'''

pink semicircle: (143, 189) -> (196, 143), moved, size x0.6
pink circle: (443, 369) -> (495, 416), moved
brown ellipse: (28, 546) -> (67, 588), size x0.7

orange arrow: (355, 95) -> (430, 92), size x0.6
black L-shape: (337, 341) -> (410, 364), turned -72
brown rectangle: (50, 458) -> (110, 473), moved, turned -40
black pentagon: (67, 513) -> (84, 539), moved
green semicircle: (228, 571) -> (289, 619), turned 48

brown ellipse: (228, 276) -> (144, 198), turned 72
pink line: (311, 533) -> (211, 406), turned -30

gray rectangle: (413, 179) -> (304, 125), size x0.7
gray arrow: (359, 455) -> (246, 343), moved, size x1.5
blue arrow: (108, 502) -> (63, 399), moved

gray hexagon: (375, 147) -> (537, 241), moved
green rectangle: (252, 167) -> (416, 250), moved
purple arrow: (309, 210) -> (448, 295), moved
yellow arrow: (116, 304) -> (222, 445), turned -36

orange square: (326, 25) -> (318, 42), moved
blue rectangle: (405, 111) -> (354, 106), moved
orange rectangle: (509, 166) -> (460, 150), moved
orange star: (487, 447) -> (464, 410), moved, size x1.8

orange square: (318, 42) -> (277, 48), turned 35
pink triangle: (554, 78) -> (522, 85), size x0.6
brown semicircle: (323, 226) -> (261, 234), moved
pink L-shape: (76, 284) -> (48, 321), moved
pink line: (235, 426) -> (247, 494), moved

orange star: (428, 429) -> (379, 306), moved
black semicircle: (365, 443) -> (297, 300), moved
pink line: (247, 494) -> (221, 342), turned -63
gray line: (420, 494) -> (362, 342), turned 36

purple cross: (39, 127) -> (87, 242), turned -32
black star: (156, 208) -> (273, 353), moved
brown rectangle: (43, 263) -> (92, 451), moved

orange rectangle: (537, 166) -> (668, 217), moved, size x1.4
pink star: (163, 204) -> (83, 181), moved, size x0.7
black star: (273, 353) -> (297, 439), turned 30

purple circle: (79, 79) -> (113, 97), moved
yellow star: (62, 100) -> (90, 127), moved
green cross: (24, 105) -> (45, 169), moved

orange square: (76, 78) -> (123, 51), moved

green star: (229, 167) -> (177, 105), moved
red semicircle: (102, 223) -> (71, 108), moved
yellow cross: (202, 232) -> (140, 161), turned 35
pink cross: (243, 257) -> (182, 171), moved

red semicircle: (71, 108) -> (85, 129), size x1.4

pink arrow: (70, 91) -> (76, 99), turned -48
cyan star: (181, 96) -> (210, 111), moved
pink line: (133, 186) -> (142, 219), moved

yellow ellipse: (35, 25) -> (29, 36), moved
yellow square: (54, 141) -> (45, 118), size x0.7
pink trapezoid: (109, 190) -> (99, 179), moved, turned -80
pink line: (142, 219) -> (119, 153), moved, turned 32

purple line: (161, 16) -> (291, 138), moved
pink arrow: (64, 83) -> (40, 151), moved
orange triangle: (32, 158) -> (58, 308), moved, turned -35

'''

• Work instructions: Retype the entries. Every line must match exactly.

• Answer space:
pink semicircle: (143, 189) -> (196, 143), moved, size x0.6
pink circle: (443, 369) -> (495, 416), moved
brown ellipse: (28, 546) -> (67, 588), size x0.7

orange arrow: (355, 95) -> (430, 92), size x0.6
black L-shape: (337, 341) -> (410, 364), turned -72
brown rectangle: (50, 458) -> (110, 473), moved, turned -40
black pentagon: (67, 513) -> (84, 539), moved
green semicircle: (228, 571) -> (289, 619), turned 48

brown ellipse: (228, 276) -> (144, 198), turned 72
pink line: (311, 533) -> (211, 406), turned -30

gray rectangle: (413, 179) -> (304, 125), size x0.7
gray arrow: (359, 455) -> (246, 343), moved, size x1.5
blue arrow: (108, 502) -> (63, 399), moved

gray hexagon: (375, 147) -> (537, 241), moved
green rectangle: (252, 167) -> (416, 250), moved
purple arrow: (309, 210) -> (448, 295), moved
yellow arrow: (116, 304) -> (222, 445), turned -36

orange square: (326, 25) -> (318, 42), moved
blue rectangle: (405, 111) -> (354, 106), moved
orange rectangle: (509, 166) -> (460, 150), moved
orange star: (487, 447) -> (464, 410), moved, size x1.8

orange square: (318, 42) -> (277, 48), turned 35
pink triangle: (554, 78) -> (522, 85), size x0.6
brown semicircle: (323, 226) -> (261, 234), moved
pink L-shape: (76, 284) -> (48, 321), moved
pink line: (235, 426) -> (247, 494), moved

orange star: (428, 429) -> (379, 306), moved
black semicircle: (365, 443) -> (297, 300), moved
pink line: (247, 494) -> (221, 342), turned -63
gray line: (420, 494) -> (362, 342), turned 36

purple cross: (39, 127) -> (87, 242), turned -32
black star: (156, 208) -> (273, 353), moved
brown rectangle: (43, 263) -> (92, 451), moved

orange rectangle: (537, 166) -> (668, 217), moved, size x1.4
pink star: (163, 204) -> (83, 181), moved, size x0.7
black star: (273, 353) -> (297, 439), turned 30

purple circle: (79, 79) -> (113, 97), moved
yellow star: (62, 100) -> (90, 127), moved
green cross: (24, 105) -> (45, 169), moved

orange square: (76, 78) -> (123, 51), moved

green star: (229, 167) -> (177, 105), moved
red semicircle: (102, 223) -> (71, 108), moved
yellow cross: (202, 232) -> (140, 161), turned 35
pink cross: (243, 257) -> (182, 171), moved

red semicircle: (71, 108) -> (85, 129), size x1.4

pink arrow: (70, 91) -> (76, 99), turned -48
cyan star: (181, 96) -> (210, 111), moved
pink line: (133, 186) -> (142, 219), moved

yellow ellipse: (35, 25) -> (29, 36), moved
yellow square: (54, 141) -> (45, 118), size x0.7
pink trapezoid: (109, 190) -> (99, 179), moved, turned -80
pink line: (142, 219) -> (119, 153), moved, turned 32

purple line: (161, 16) -> (291, 138), moved
pink arrow: (64, 83) -> (40, 151), moved
orange triangle: (32, 158) -> (58, 308), moved, turned -35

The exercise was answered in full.